DESCRIPTION OF THE TASK: Show every line in the records below that contains the word "track", copying each line in full.

Extracted data entries
- - - - -

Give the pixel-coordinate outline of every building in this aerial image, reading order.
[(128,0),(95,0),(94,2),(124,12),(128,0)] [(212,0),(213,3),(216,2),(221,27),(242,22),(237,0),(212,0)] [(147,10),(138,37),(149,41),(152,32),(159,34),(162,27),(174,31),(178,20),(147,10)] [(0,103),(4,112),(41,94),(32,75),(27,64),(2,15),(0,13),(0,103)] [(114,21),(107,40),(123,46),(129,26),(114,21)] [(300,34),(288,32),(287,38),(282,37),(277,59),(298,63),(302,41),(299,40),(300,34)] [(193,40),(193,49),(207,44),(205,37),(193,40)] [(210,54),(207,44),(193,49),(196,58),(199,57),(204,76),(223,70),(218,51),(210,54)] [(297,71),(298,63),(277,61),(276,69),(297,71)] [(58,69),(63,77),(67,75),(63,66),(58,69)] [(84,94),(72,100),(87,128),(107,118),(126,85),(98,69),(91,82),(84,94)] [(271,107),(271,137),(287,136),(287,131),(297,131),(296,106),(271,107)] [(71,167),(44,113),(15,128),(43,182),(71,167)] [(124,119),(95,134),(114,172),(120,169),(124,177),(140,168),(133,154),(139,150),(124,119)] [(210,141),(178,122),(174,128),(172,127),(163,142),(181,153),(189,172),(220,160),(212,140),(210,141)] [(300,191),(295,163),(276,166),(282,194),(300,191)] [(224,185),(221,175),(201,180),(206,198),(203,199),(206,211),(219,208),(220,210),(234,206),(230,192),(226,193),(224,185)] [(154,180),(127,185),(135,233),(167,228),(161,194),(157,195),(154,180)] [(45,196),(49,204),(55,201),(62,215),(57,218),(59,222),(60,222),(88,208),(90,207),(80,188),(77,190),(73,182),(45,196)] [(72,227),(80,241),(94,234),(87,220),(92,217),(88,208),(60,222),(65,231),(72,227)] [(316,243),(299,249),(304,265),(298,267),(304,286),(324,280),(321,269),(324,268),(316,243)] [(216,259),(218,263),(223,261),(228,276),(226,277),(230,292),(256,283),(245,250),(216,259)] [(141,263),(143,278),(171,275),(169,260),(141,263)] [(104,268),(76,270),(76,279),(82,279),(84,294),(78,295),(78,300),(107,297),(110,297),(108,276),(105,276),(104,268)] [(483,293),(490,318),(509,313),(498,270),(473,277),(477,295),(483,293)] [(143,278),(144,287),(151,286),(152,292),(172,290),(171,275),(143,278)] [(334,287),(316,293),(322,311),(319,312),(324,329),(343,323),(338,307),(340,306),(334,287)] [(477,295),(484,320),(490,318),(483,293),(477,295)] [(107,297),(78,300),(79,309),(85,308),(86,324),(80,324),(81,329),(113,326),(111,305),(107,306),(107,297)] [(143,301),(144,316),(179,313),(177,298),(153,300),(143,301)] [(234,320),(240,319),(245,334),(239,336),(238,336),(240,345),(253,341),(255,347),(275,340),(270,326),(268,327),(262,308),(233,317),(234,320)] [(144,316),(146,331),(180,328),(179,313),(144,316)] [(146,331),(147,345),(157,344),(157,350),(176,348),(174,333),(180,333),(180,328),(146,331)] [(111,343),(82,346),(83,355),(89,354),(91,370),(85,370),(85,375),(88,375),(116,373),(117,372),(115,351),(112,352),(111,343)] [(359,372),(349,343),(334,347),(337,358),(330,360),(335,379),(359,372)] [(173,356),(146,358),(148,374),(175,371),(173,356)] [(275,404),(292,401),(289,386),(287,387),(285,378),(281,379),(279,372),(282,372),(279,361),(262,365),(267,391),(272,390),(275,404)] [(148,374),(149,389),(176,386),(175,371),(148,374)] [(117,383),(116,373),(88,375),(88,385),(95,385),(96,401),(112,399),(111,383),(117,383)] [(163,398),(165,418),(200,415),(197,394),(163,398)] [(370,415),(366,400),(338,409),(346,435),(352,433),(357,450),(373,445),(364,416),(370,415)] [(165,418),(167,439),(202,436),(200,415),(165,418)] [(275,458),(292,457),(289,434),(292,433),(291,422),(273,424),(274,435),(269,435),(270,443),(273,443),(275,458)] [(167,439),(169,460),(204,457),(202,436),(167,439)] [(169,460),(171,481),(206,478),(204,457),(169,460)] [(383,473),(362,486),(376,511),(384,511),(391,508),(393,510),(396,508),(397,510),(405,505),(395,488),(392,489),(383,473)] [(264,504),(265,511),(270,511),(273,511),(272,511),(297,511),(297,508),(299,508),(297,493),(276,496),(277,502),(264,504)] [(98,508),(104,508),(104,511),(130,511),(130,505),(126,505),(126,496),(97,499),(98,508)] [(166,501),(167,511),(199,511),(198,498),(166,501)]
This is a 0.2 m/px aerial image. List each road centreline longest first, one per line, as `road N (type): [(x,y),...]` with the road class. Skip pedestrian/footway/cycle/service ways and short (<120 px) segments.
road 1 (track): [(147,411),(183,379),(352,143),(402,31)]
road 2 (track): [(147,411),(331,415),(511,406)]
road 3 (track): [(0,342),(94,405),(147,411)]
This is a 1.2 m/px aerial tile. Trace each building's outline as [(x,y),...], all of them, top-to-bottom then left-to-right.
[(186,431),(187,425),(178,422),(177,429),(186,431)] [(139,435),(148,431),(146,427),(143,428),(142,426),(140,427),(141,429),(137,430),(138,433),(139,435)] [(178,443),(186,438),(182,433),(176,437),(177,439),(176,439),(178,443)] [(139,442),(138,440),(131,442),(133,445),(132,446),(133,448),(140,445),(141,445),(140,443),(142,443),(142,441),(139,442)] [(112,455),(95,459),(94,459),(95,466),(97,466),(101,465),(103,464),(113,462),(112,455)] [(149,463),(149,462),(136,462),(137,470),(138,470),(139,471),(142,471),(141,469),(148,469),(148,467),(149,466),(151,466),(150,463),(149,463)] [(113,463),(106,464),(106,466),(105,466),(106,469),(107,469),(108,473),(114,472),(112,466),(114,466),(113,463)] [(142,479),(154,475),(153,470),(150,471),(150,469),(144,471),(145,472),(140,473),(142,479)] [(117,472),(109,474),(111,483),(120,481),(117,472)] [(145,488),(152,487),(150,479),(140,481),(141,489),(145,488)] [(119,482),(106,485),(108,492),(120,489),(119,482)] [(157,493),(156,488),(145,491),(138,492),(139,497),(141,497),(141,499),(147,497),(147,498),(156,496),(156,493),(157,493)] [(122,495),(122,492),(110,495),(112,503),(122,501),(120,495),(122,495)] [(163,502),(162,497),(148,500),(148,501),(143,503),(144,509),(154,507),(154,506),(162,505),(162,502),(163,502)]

- - - - -

TASK OUTPUT:
road 1 (track): [(147,411),(183,379),(352,143),(402,31)]
road 2 (track): [(147,411),(331,415),(511,406)]
road 3 (track): [(0,342),(94,405),(147,411)]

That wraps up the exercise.